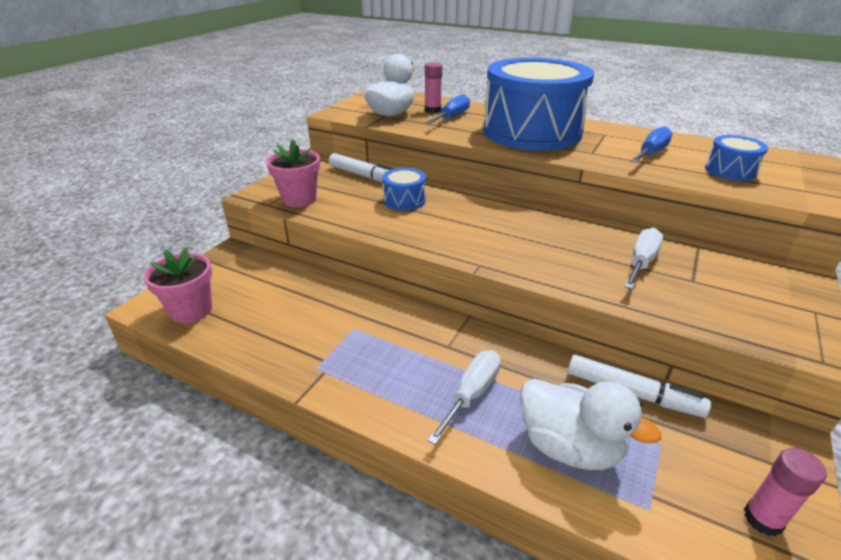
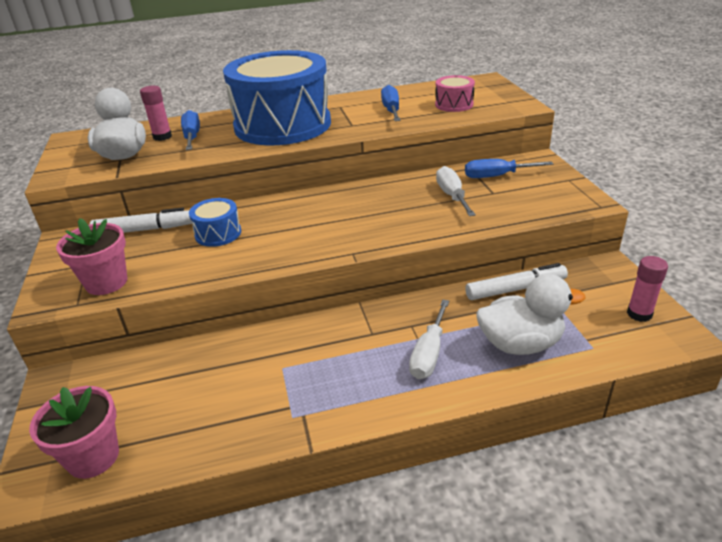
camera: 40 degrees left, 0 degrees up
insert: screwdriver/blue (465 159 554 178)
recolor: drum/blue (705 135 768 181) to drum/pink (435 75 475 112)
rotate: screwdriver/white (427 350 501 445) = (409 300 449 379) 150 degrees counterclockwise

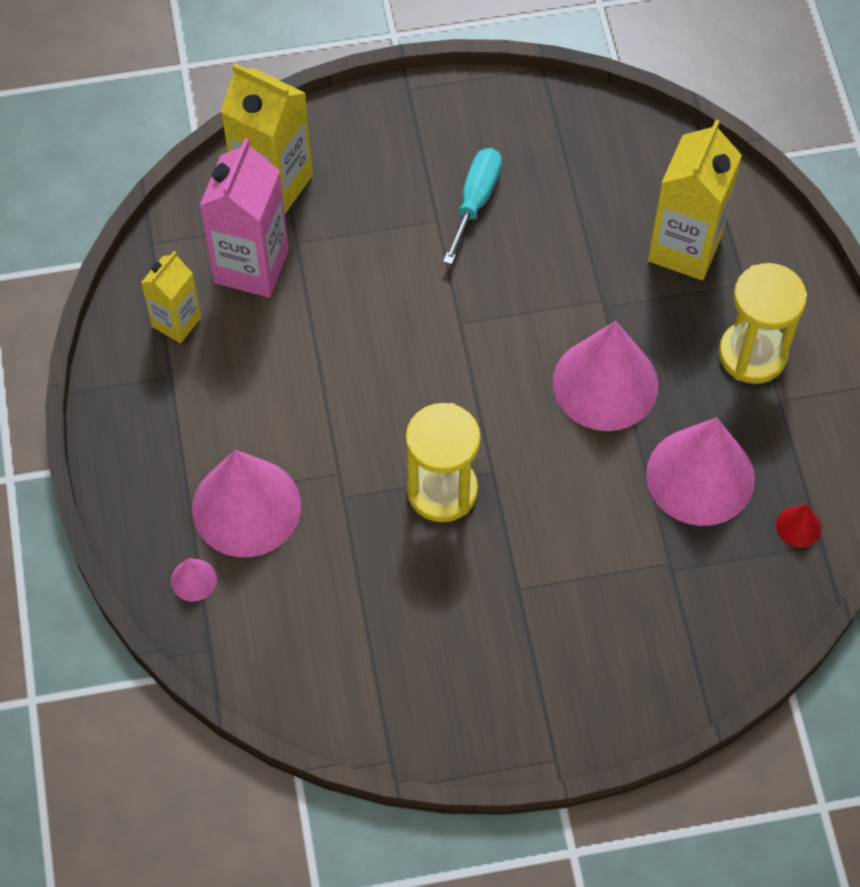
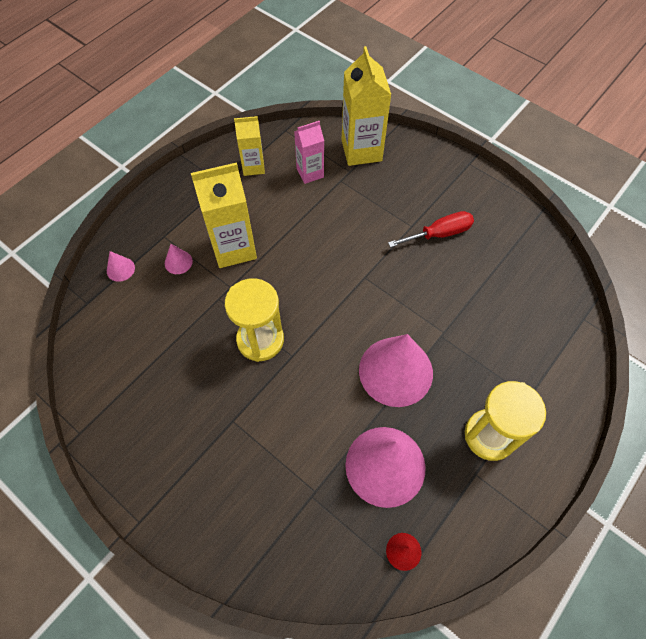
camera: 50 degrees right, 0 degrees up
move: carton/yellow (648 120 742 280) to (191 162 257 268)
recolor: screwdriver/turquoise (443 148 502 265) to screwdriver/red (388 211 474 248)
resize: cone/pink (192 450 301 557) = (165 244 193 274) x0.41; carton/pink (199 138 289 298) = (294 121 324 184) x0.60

+--

Instructions for the task -> In transcribing the lines above, omit the images and keep all else exact.

Solution for this task ->
camera: 40 degrees left, 0 degrees up
insert: screwdriver/blue (465 159 554 178)
recolor: drum/blue (705 135 768 181) to drum/pink (435 75 475 112)
rotate: screwdriver/white (427 350 501 445) = (409 300 449 379) 150 degrees counterclockwise

camera: 50 degrees right, 0 degrees up
move: carton/yellow (648 120 742 280) to (191 162 257 268)
recolor: screwdriver/turquoise (443 148 502 265) to screwdriver/red (388 211 474 248)
resize: cone/pink (192 450 301 557) = (165 244 193 274) x0.41; carton/pink (199 138 289 298) = (294 121 324 184) x0.60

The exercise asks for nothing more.